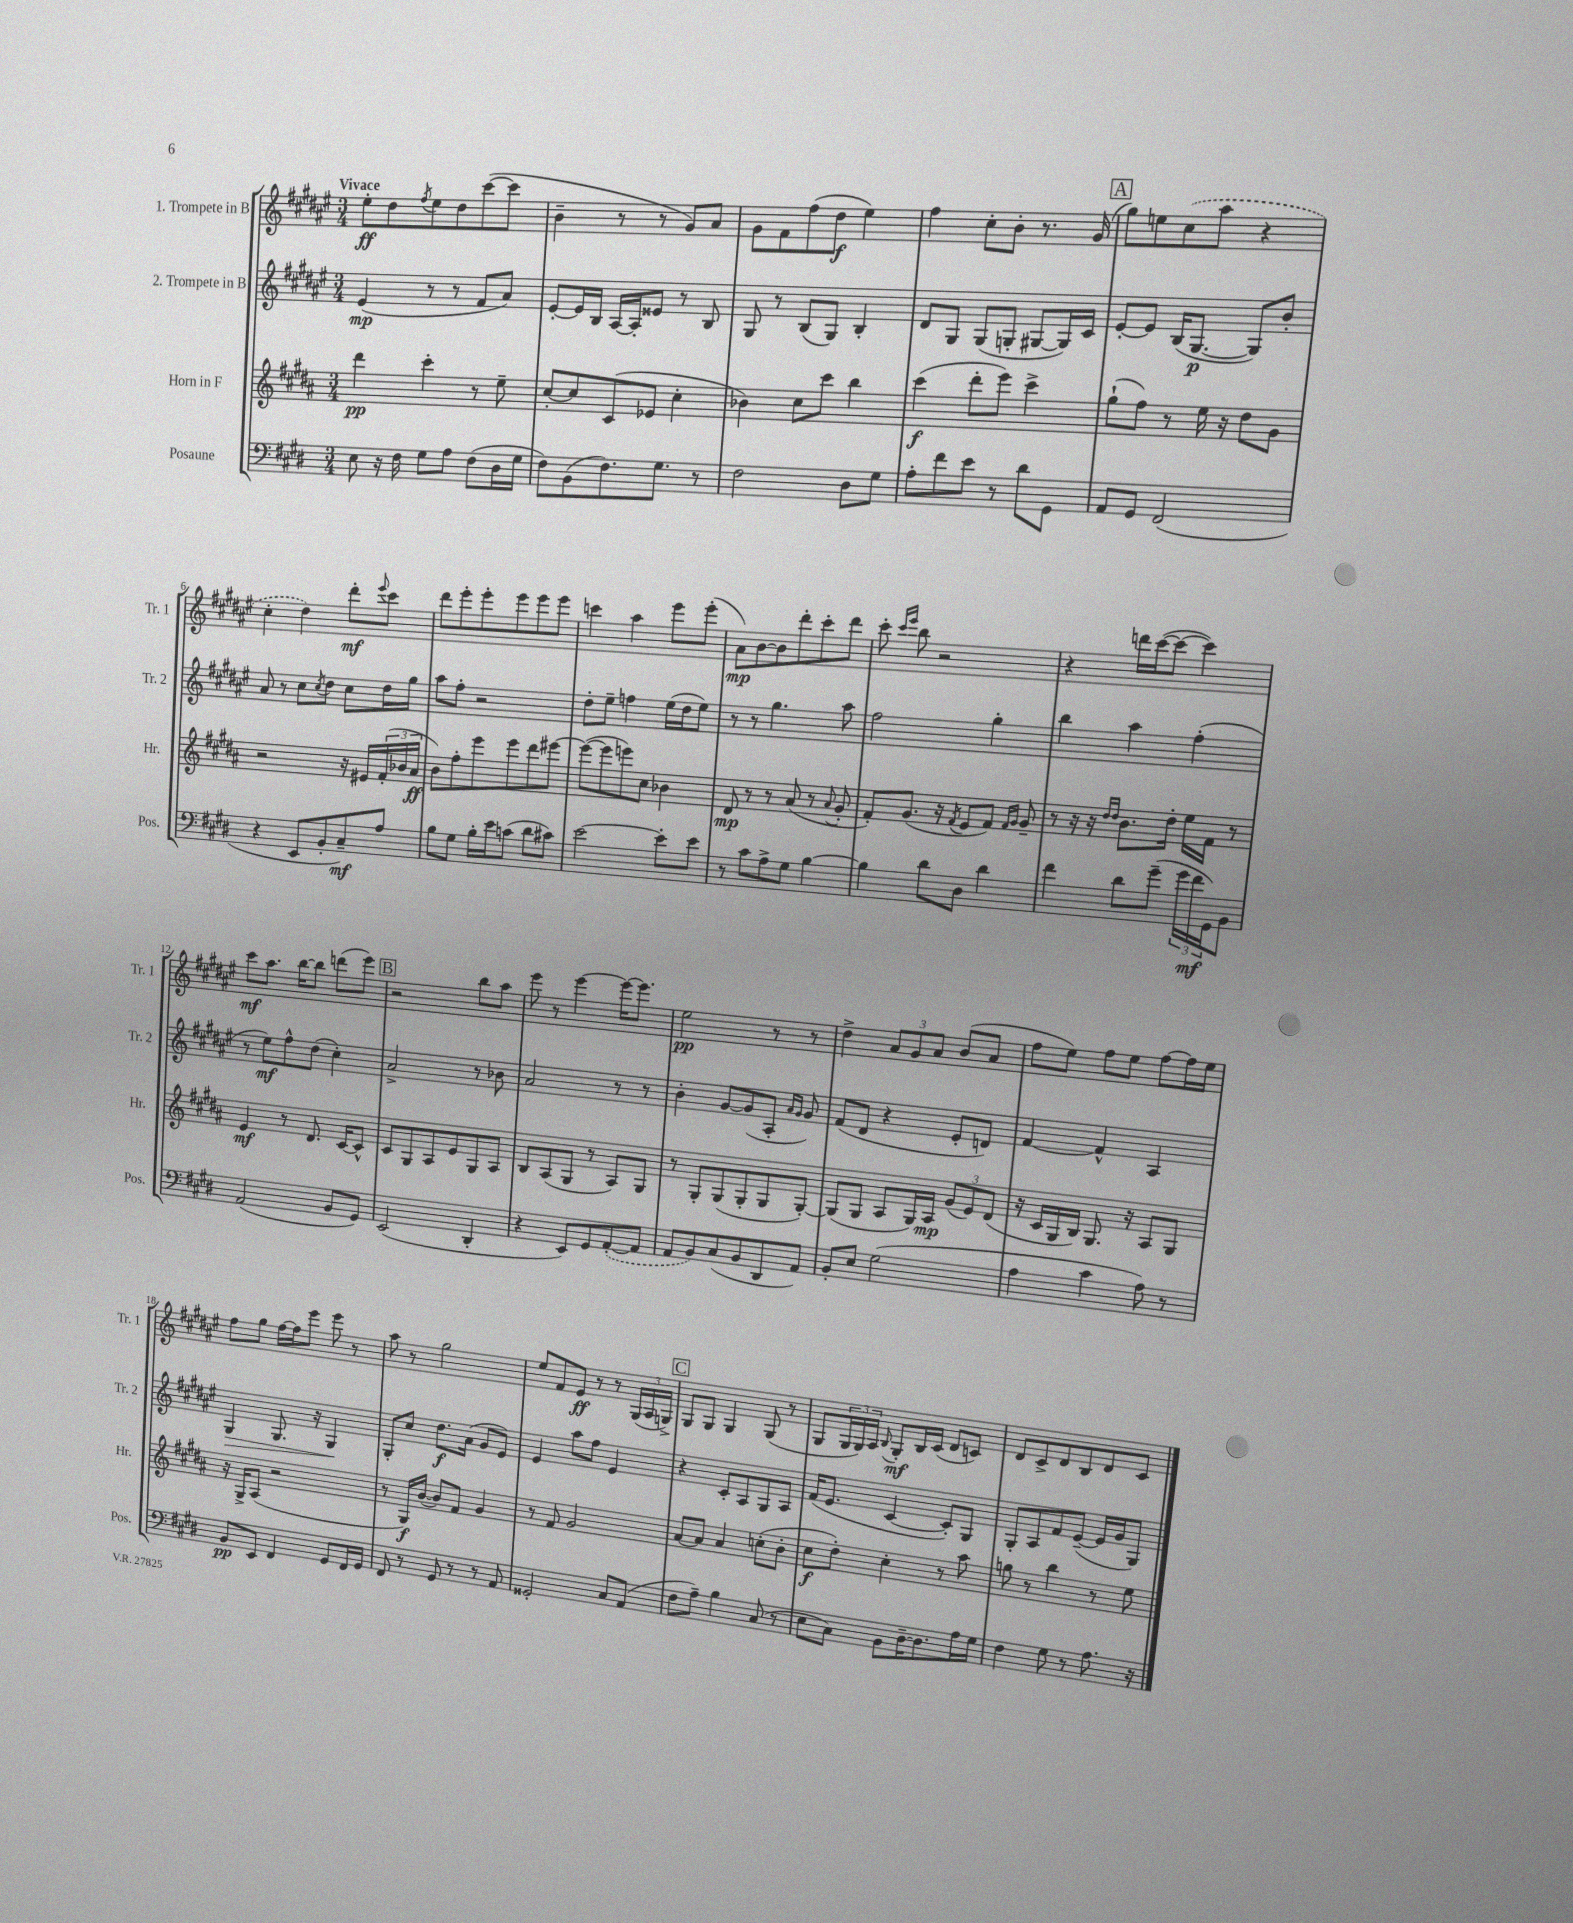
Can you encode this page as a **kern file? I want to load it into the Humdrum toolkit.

**kern	**kern	**kern	**kern
*staff4	*staff3	*staff2	*staff1
*clefF4	*clefG2	*clefG2	*clefG2
*k[f#c#g#d#]	*k[f#c#g#d#a#]	*k[f#c#g#d#a#e#]	*k[f#c#g#d#a#e#]
*M3/4	*M3/4	*M3/4	*M3/4
8E	4ddd#	(4e#	8ee#'
16r	.	.	8dd#
16F#	.	.	.
.	.	.	8qff#
8G#	4ccc#'	8r	8ee#
8A	.	8r	8dd#
(8F#	8r	8f#	([8ccc#
16D#	8ee~	8a#)	8ccc#]
16G#	.	.	.
=	=	=	=
8F#)	[8cc#'	[8e#'	4b~
(8BB	8cc#]	16e#]	.
.	.	16B	.
8.F#)	(8c#	[16A#	8r
.	.	16A#']	.
.	8e-	8e##	8r
8.G#	.	.	.
.	4cc#'	8r	8g#)
8r	.	8B	8a#
=	=	=	=
2F#	4b-)	8G#	8g#
.	.	8r	8f#
.	8cc#	(8B	(8ff#
.	8ccc#	8G#)	8dd#
8D#	4bb	4B'	4ee#)
8G#	.	.	.
=	=	=	=
8A'	(4ccc#	8d#	4ff#
8f#	.	8G#	.
8e	8ddd#'	(8G#	8cc#'
8r	8eee)	8G'	8b'
8d#	4ccc#^	[8G#	8.r
8GG#	.	16G#])	.
.	.	16c#	(16g#
=	=	=	=
8AA	(8gg#`	[8e#'	8gg#)
8GG#	8ff#)	8e#]	8ee
(2FF#	8r	(16B	(8cc#
.	.	[8.G#	.
.	16ee	.	8aa#
.	16r	.	.
.	8dd#	8G#])	4r
.	8g#	8b'	.
=	=	=	=
4r	2r	8a#	4cc#'
.	.	8r	.
8EE	.	8cc#	4dd#)
.	.	8qcc#	.
8BB'	.	8dd#	.
8C#~)	16r	8cc#	8ddd#'
.	16e#	.	.
.	.	.	8qqeee#
8A	(24f#'	16dd#	8ccc#
.	24b-	.	.
.	.	16gg#	.
.	24a#	.	.
=	=	=	=
8B	8b)	8aa#	8ddd#
8G#	8ff#'	8ff#'	8eee#'
16B'	8eee	2r	8eee#'
16e	.	.	.
(8c	8eee	.	8eee#
8d#	8ddd#	.	8eee#
8c#)	[8eee#	.	8eee#
=	=	=	=
[2e	(8eee#_	8dd#'	4ccc
.	8eee#]	8ee#~	.
.	8eee)	4ff	4aa#
.	8cc#	.	.
8e']	4b-	(16ee#	8eee#
.	.	16dd#	.
8e	.	8ee#)	(8eee#'
=	=	=	=
8r	8d#	8r	8a#)
8c#	8r	8r	[8b
8A^	8r	4.gg#	8b]
8G#	(8a#	.	8ddd#'
[4B	8r	.	8ccc#'
.	8qqa#	.	.
.	8g#'	8aa#	8ddd#
=	=	=	=
4B]	8f#')	2ff#	8ccc#'
.	.	.	16qqccc#
.	.	.	16qqeee#
.	(8.g#	.	8bb
8d#	.	.	2r
.	16r	.	.
.	8qf#	.	.
8D#	8e	.	.
4d#	8f#)	4gg#'	.
.	16qqf#	.	.
.	16qqg#	.	.
.	8g#~	.	.
=	=	=	=
4f#	8r	4bb	4r
.	16r	.	.
.	16r	.	.
.	16qqdd#	.	.
.	16qqdd#	.	.
8d#	8.b	4aa#	16ddd
.	.	.	([16ccc#
(8g#~	.	.	8ccc#_
.	16dd#'	.	.
24g#	16ee	(4ff#'	4ccc#])
24f#	.	.	.
.	16f#	.	.
24GG#)	.	.	.
8BB	8r	.	.
=	=	=	=
(2AA	4e	8r	8ccc#
.	.	8ee#)	8.aa#
.	8r	8ff#^^	.
.	.	.	[16bb
.	8.d#	(8dd#	8bb]
8BB	.	4cc#')	(8ddd
.	[16c#	.	.
8GG#)	8c#^^]	.	8eee#)
=	=	=	=
(2EE	8c#	2a#^	2r
.	8G#	.	.
.	8A#	.	.
.	8e	.	.
4DD#'	8G#	8r	8bb
.	8A#	8b-	8aa#
=	=	=	=
4r	8B	2a#	8eee#
.	(8A#	.	8r
8EE)	8G#	.	[4eee#
8GG#	8r	.	.
([8AA'	8A#)	8r	16eee#_
.	.	.	8.eee#]
8AA]	8G#	8r	.
=	=	=	=
8AA	8r	4b'	2ee#
8BB)	8G#'	.	.
(8C#	(8G#	[8g#	.
8BB	8G#'	(8g#]	.
8DD#	8G#	8A#'	8r
.	.	16qqa#	.
.	.	16qqg#	.
8AA)	[8G#')	8g#)	8r
=	=	=	=
8BB'	(8G#]	(8f#	4dd#^
8E	8G#	8d#	.
(2G#	8A#	4r	12a#
.	.	.	12g#
.	16G#)	.	.
.	.	.	12a#
.	16A#	.	.
.	(12g#	8e#'	(8b
.	12e)	.	.
.	.	8d)	8a#
.	(12d#	.	.
=	=	=	=
4A	16r	[4f#	8ff#
.	16c#	.	.
.	16G#	.	8ee#)
.	16B)	.	.
4c#	8.G#	4f#^^]	8ff#
.	.	.	8ee#
.	16r	.	.
8A)	8A#	4A#	[8ff#
8r	8G#	.	16ff#]
.	.	.	16ee#
=	=	=	=
8BB	16r	4G#	8ff#
.	16G#^	.	.
8EE	(8A#	.	8gg#
4FF#	2r	8.G#	[16ff#
.	.	.	16ff#]
.	.	.	8eee#
.	.	16r	.
8GG#	.	4G#	8eee#
16FF#	.	.	8r
16GG#	.	.	.
=	=	=	=
8FF#	8r	8G#'	8aa#
8r	16G#)	8cc#	8r
.	([16b	.	.
8GG#	8b])	8.dd#	2gg#
8r	8f#	.	.
.	.	(16a#	.
8r	4g#	8g#	.
8AA	.	8e#)	.
=	=	=	=
2GG##'	8r	4e#	8ee#
.	8f#	.	8f#
.	2g#	8aa#	8e#
.	.	8ff#	8r
8C#	.	4e#	8r
(8AA	.	.	(24G#
.	.	.	24A#
.	.	.	24G^)
=	=	=	=
8F#	[8a#	4r	8G#
8A~)	8a#]	.	8G#
4B	4a#	8c#'	4G#
.	.	8A#	.
(8C#	(8cc'	8G#	(8G#
8r	8b'	8A#	8r
=	=	=	=
8E	8cc#	(16f#	8G#
.	.	8.e#	.
8C#)	8dd#')	.	24G#
.	.	.	24G#)
.	.	.	24A#
.	.	.	8qqB
8BB	4cc#'	[4c#	8G#'
[16D#~	.	.	16B
8.D#]	.	.	(16c#
.	8r	8c#'])	8d#
16A	8aa#	8G#	8c)
16G#	.	.	.
=	=	=	=
4F#	8gg	8G#'	8d#
.	8r	8A#	8c#^
8G#	4bb	8f#	8d#
8r	.	([8e#~	8B
8.A	8r	16e#]	8d#
.	.	16g#	.
.	8ee	8G#)	8c#
16r	.	.	.
==	==	==	==
*-	*-	*-	*-
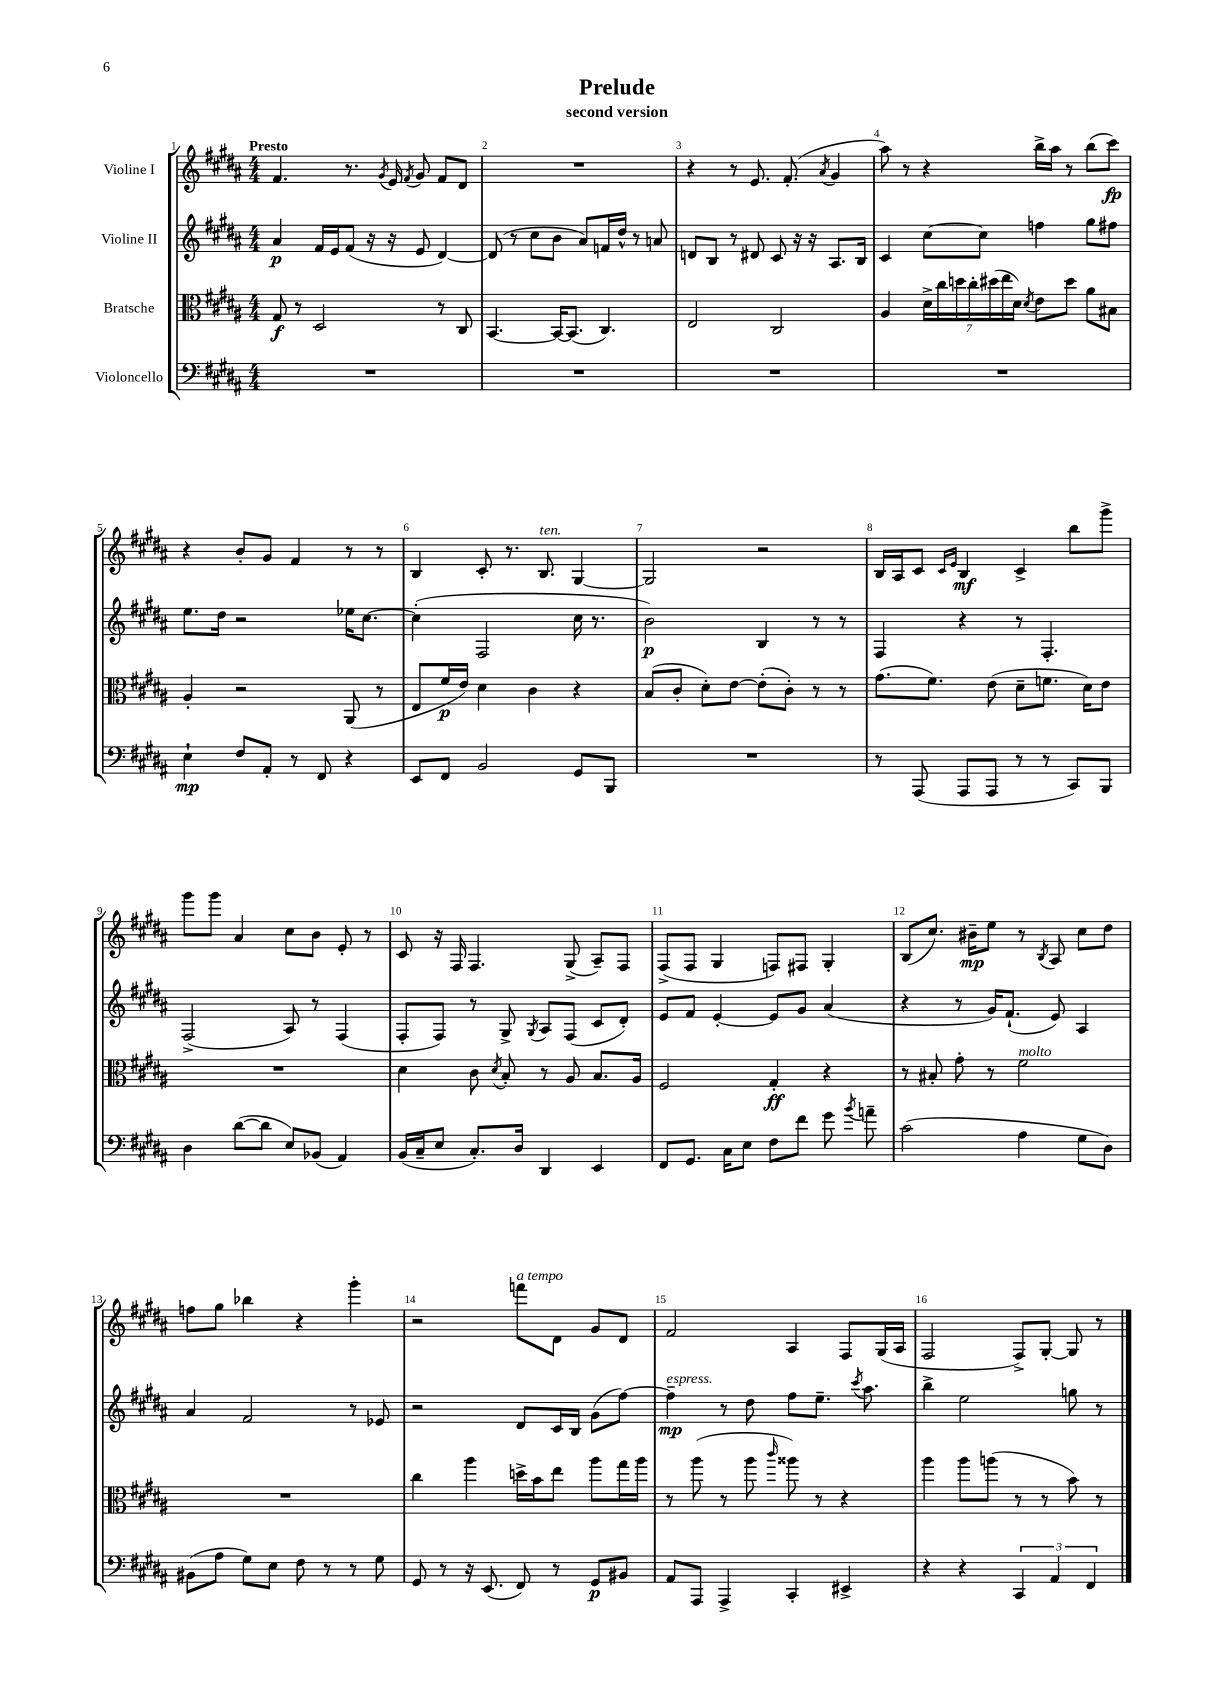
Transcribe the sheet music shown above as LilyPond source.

\header { title = "Prelude" subtitle = "second version" }
<<
\new StaffGroup <<
\new Staff = "s0" \with { instrumentName = "Violine I" } {
    \clef treble \key b \major \numericTimeSignature \time 4/4 \tempo "Presto"
    \autoBeamOff fis'4. r8. \acciaccatura { gis'8 } e'16 \acciaccatura { fis'8 } gis'8 fis'8[ dis'8] |
    R1 |
    r4 r8 e'8. fis'8.-.( \acciaccatura { ais'8 } gis'4 |
    ais''8) r8 r4 b''16[-> ais''16] r8 b''8[( cis'''8]\fp) |
    r4 b'8[-. gis'8] fis'4 r8 r8 |
    b4 cis'8-. r8. b8.^\markup { \italic "ten." } gis4~ |
    gis2 r2 |
    b16[ ais16 cis'8] \grace { cis'16[ e'16] } b4\mf cis'4-> b''8[ gis'''8]-> |
    gis'''8[ gis'''8] ais'4 cis''8[ b'8] e'8-. r8 |
    cis'8 r16 fis16 fis4. gis8->( ais8[--) fis8] |
    fis8[->( fis8] gis4 f8[) fis8] gis4-. |
    b8[( cis''8.]) bis'16[--\mp e''8] r8 \acciaccatura { b8 } ais8 cis''8[ dis''8] |
    f''8[ gis''8] bes''4 r4 gis'''4-. |
    r2 f'''8[^\markup { \italic "a tempo" } dis'8] gis'8[ dis'8] |
    fis'2 ais4 fis8[ gis16( ais16] |
    fis2 fis8[->) gis8]~-. gis8 r8 \bar "|." |
}
\new Staff = "s1" \with { instrumentName = "Violine II" } {
    \clef treble \key b \major \numericTimeSignature \time 4/4
    \autoBeamOff ais'4\p fis'16[ e'16 fis'8]( r16 r16 e'8 dis'4~) |
    dis'8( r8 cis''8[ b'8] ais'8[) f'16 dis''16]-^ r8 a'8 |
    d'8[ b8] r8 dis'8 cis'8 r16 r16 ais8.[ b16] |
    cis'4 cis''8[~ cis''8] f''4 gis''8[ fis''8] |
    e''8.[ dis''16] r2 ees''16[ cis''8.]~ |
    cis''4-.( fis2 cis''16 r8. |
    b'2\p) b4 r8 r8 |
    fis4 r4 r8 fis4.-. |
    fis2->( ais8) r8 fis4( |
    fis8[-. fis8]) r8 gis8-> \acciaccatura { gis8 } ais8[ fis8]( cis'8[ dis'8]-.) |
    e'8[ fis'8] e'4~-. e'8[ gis'8] ais'4( |
    r4 r8 gis'16[) fis'8.]-!( e'8) ais4 |
    ais'4 fis'2 r8 ees'8 |
    r2 dis'8[ cis'16 b16] gis'8[( fis''8]~) |
    fis''4--\mp^\markup { \italic "espress." } r8 dis''8 fis''8[ e''8.]-- \acciaccatura { cis'''8 } ais''8. |
    b''4-> e''2 g''8 r8 \bar "|." |
}
\new Staff = "s2" \with { instrumentName = "Bratsche" } {
    \clef alto \key b \major \numericTimeSignature \time 4/4
    \autoBeamOff gis8\f r8 dis2 r8 cis8 |
    b,4.~ b,16[~ b,8.]( cis4.) |
    e2 cis2 |
    ais4 \tuplet 7/4 { dis'16[-> cis''16 d''16 cis''16-. dis''16( e''16 dis'16]) } \acciaccatura { dis'8 } e'8[ dis''8] ais'8[ bis8] |
    ais4-. r2 ais,8( r8 |
    e8[ fis'16\p e'16]) dis'4 cis'4 r4 |
    b8[( cis'8]-. dis'8[-.) e'8]~ e'8[-.( cis'8]-.) r8 r8 |
    gis'8.[( fis'8.]) e'8( dis'8[-- f'8.] dis'16[) e'8] |
    R1 |
    dis'4 cis'8 \acciaccatura { dis'8 } b8-. r8 ais8 b8.[ ais16] |
    fis2 gis4-.\ff r4 |
    r8 bis8-. gis'8-. r8 fis'2^\markup { \italic "molto" } |
    R1 |
    cis''4 ais''4 d''16[-> b'16 e''8] ais''8[ gis''16 ais''16] |
    r8 ais''8( r8 ais''8 \grace { cis'''16 } aisis''8) r8 r4 |
    ais''4 ais''8[ a''8]( r8 r8 b'8) r8 \bar "|." |
}
\new Staff = "s3" \with { instrumentName = "Violoncello" } {
    \clef bass \key b \major \numericTimeSignature \time 4/4
    \autoBeamOff R1 |
    R1 |
    R1 |
    R1 |
    e4-!\mp fis8[ ais,8]-. r8 fis,8 r4 |
    e,8[ fis,8] b,2 gis,8[ b,,8] |
    R1 |
    r8 ais,,8( ais,,8[ ais,,8] r8 r8 cis,8[) b,,8] |
    dis4 dis'8[~( dis'8] e8[) bes,8]( ais,4) |
    b,16[( cis16-- e8] cis8.[-.) dis16] dis,4 e,4 |
    fis,8[ gis,8.] cis16[ e8] fis8[ fis'8] gis'8 \acciaccatura { b'8 } a'8-- |
    cis'2( ais4 gis8[ dis8]) |
    bis,8[( ais8] gis8[) e8] fis8 r8 r8 gis8 |
    gis,8 r8 r16 e,8.( fis,8) r8 gis,8[\p bis,8] |
    ais,8[ ais,,8] ais,,4-> cis,4-. eis,4-> |
    r4 r4 \tuplet 3/2 { cis,4 ais,4 fis,4 } \bar "|." |
}
>>
>>
\layout { \context { \Score \override BarNumber.break-visibility = ##(#f #t #t) barNumberVisibility = #all-bar-numbers-visible } }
————————
Find each line in the material that contains the string "grace", and copy those lines in full.

    b16[ ais16 cis'8] \grace { cis'16[ e'16] } b4\mf cis'4-> b''8[ gis'''8]-> |
    r8 ais''8( r8 ais''8 \grace { cis'''16 } aisis''8) r8 r4 |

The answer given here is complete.